== The task ==
Report back every line of the entries that contains "degrees", exactly as written.

(Collection entries)
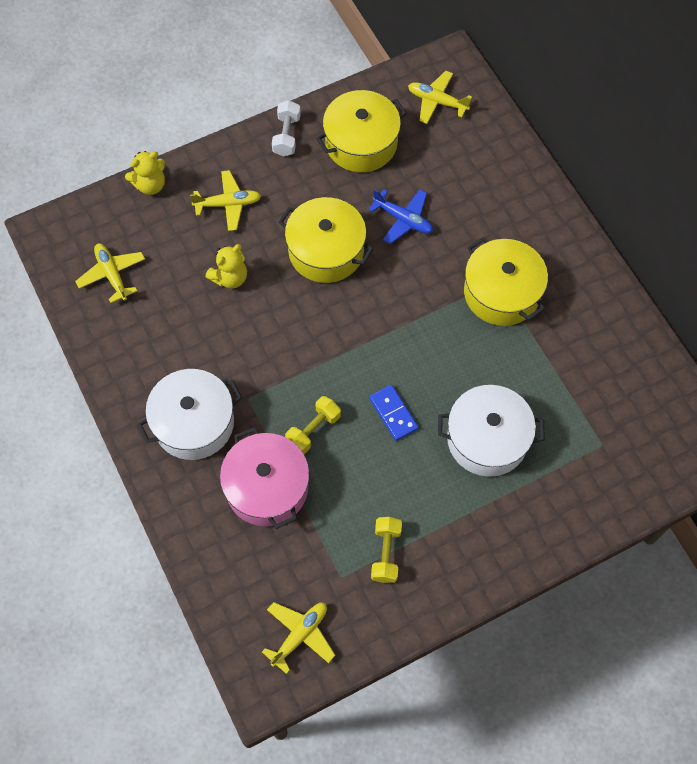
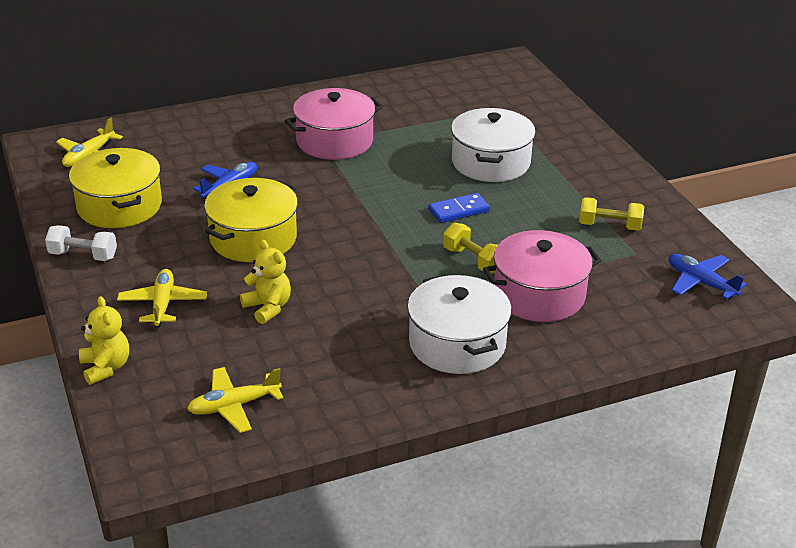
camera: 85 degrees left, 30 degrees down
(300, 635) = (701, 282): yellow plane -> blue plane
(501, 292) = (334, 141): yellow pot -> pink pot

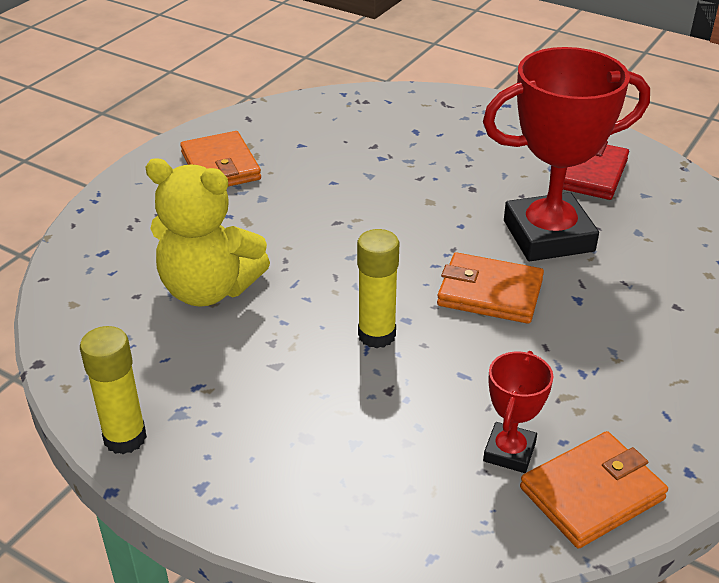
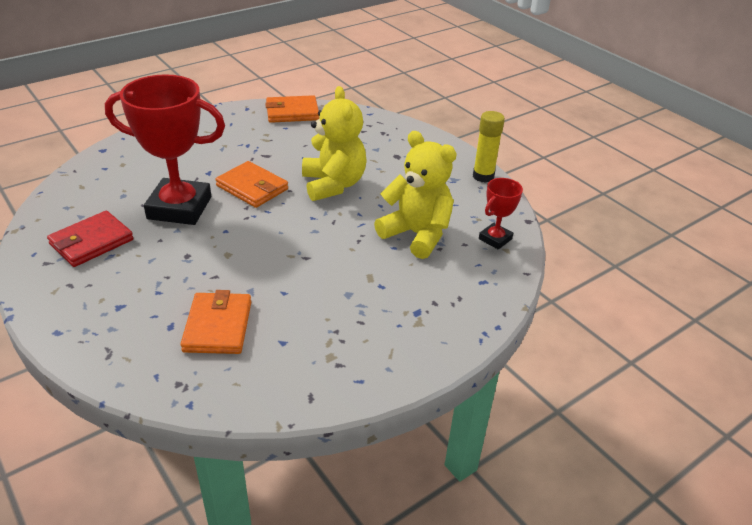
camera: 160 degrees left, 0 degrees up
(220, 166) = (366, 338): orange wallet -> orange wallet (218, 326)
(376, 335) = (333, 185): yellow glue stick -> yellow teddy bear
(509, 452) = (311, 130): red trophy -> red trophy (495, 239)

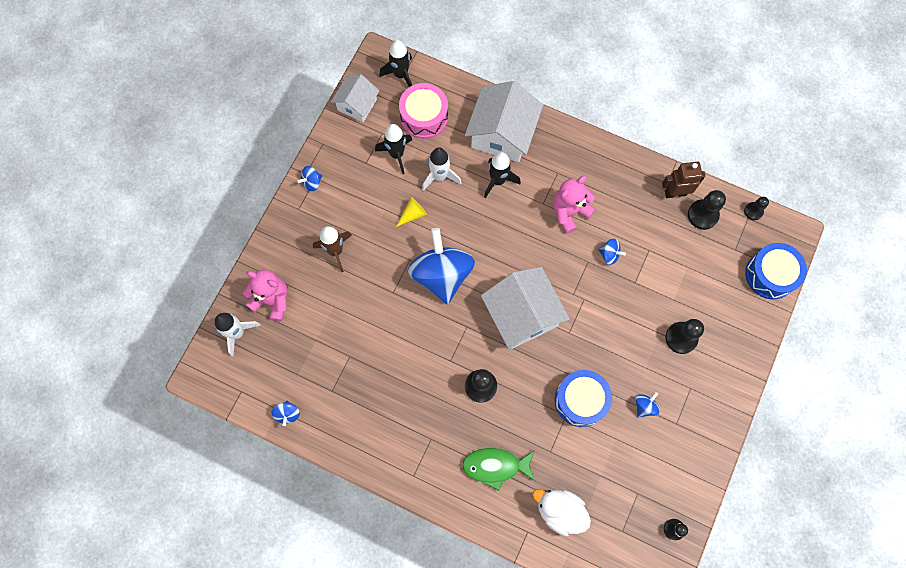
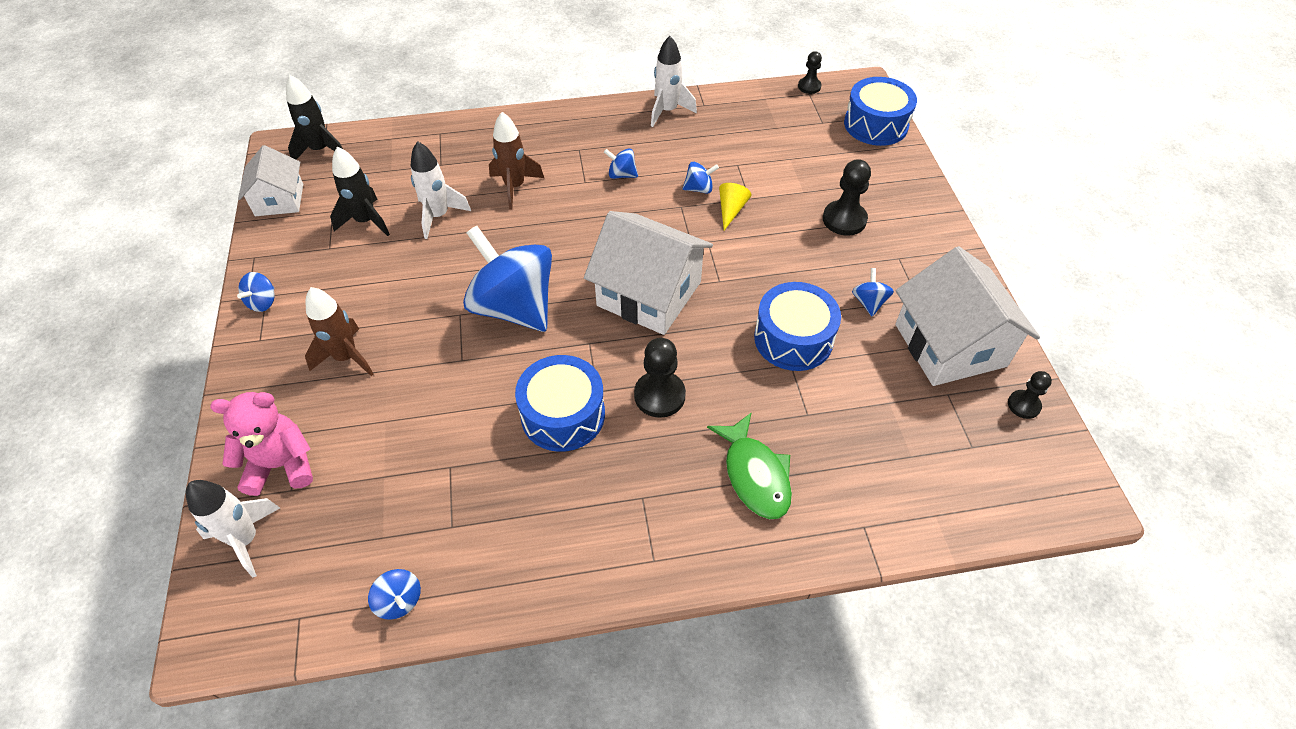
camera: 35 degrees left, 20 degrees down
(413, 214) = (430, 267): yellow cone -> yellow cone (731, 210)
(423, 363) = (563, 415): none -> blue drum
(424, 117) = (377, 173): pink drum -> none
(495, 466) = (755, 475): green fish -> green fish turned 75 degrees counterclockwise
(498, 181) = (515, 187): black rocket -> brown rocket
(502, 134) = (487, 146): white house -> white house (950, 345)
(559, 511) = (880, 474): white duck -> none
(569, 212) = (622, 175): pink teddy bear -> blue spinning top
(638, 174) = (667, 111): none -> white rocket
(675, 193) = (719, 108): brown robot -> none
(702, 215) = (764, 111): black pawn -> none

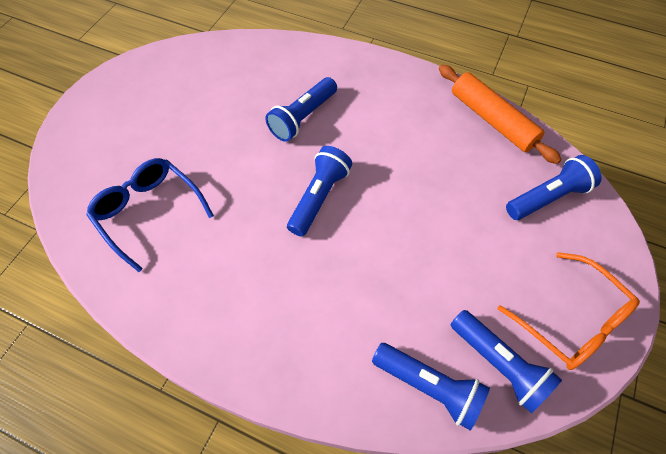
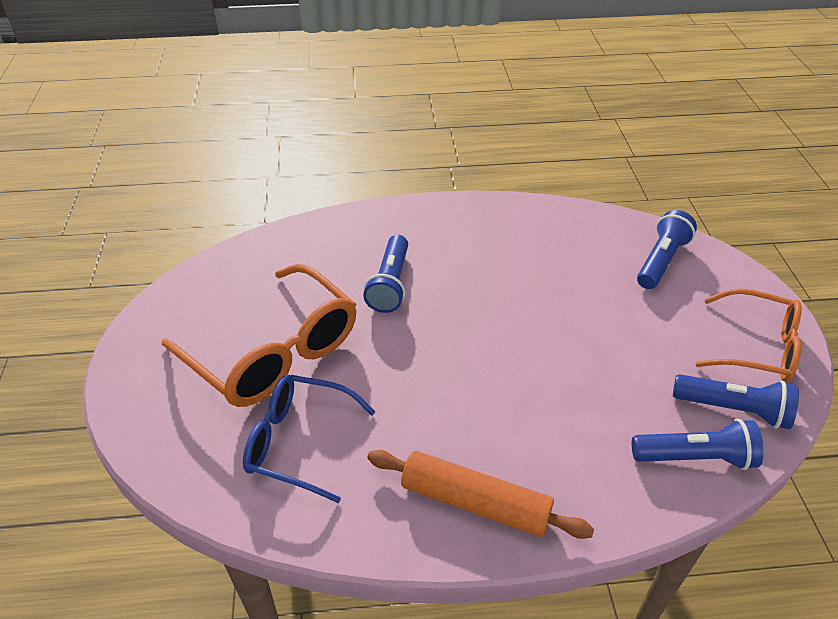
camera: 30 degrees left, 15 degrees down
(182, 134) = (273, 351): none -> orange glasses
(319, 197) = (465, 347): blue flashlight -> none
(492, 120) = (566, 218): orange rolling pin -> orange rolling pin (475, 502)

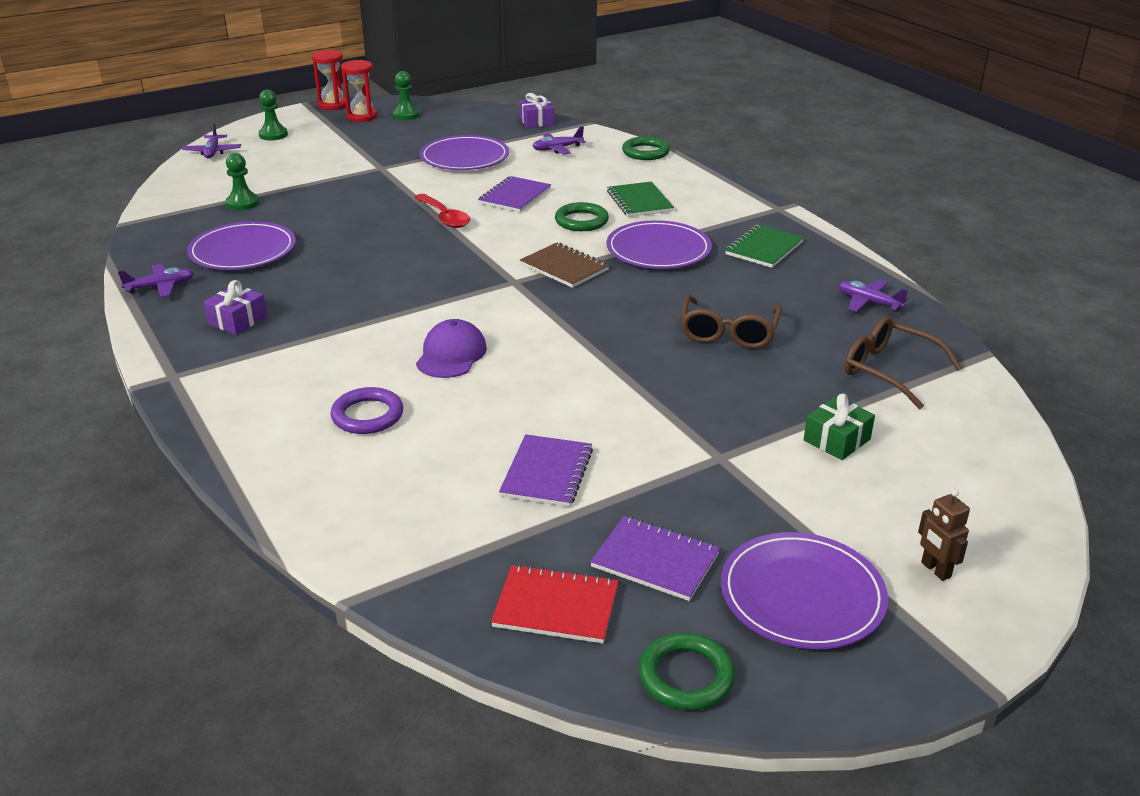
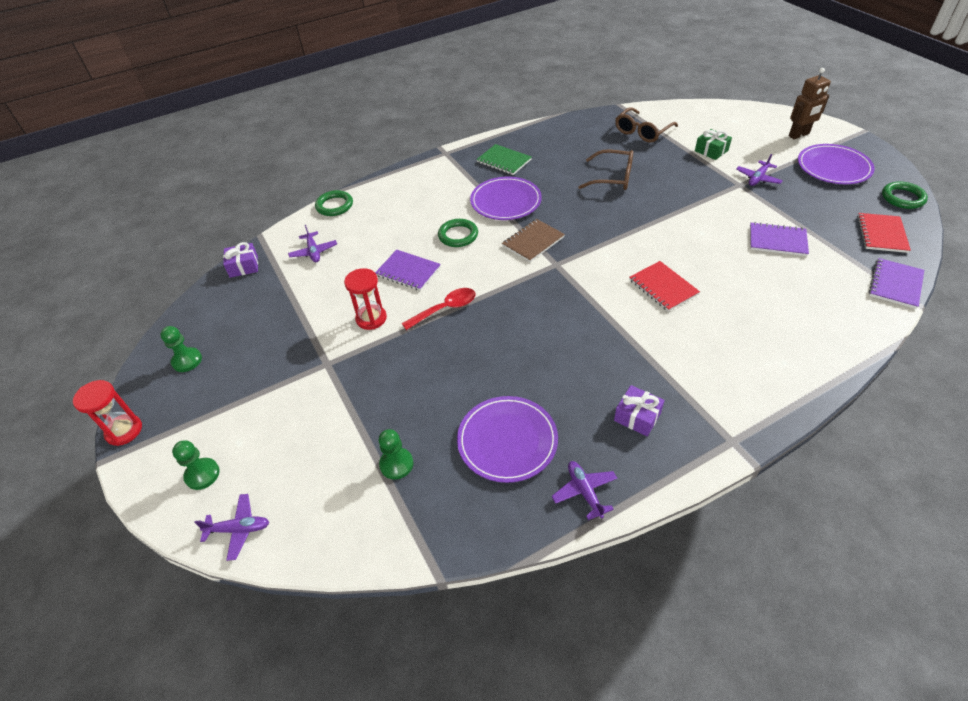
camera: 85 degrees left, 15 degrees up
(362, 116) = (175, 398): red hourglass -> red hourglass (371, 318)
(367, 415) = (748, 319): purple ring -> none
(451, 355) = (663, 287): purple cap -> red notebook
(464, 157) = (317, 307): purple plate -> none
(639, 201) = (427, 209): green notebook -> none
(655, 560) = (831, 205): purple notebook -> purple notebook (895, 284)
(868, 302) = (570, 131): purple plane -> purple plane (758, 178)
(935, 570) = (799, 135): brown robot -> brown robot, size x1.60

== Answer space ==
camera: 85 degrees left, 30 degrees down
camera: 160 degrees left, 0 degrees up
camera: 35 degrees left, 20 degrees down
(495, 466) = (755, 475): green fish -> green fish turned 75 degrees counterclockwise
camera: 30 degrees left, 15 degrees down
camera: 85 degrees left, 15 degrees up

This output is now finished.